>>

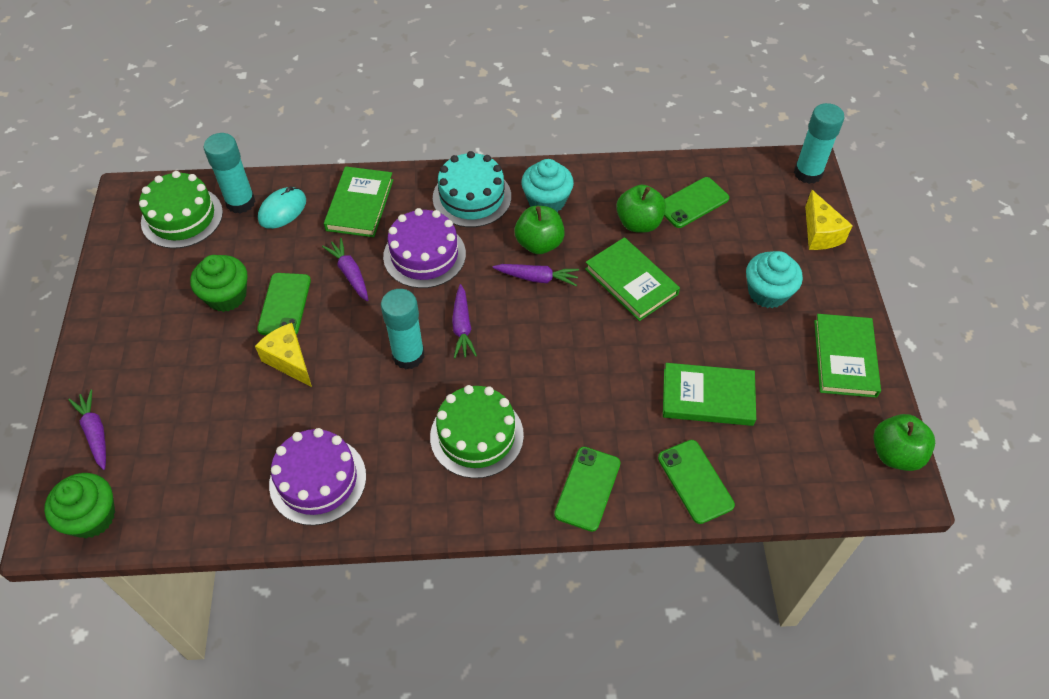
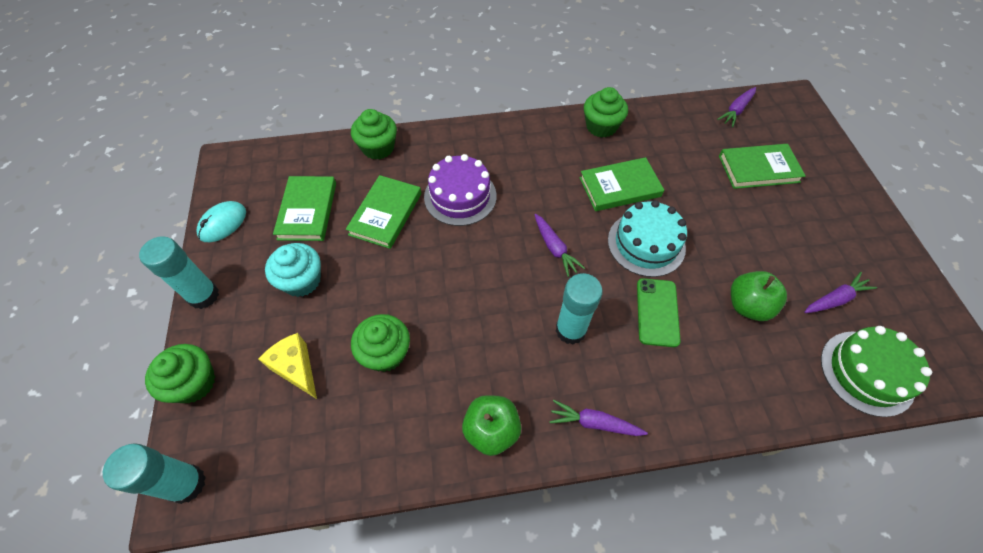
green apple: 3 -> 2
green cake: 2 -> 1
green cupcake: 2 -> 4
green phone: 4 -> 1
purple cake: 2 -> 1
turquoise cupcake: 2 -> 1
yellow cheese: 2 -> 1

<<

• **EXERCISE BRIEF**
The lines wanted are those from the one holding "purple cake: 2 -> 1" through the final line of the listing; print them exactly.

• **RESPONSE**
purple cake: 2 -> 1
turquoise cupcake: 2 -> 1
yellow cheese: 2 -> 1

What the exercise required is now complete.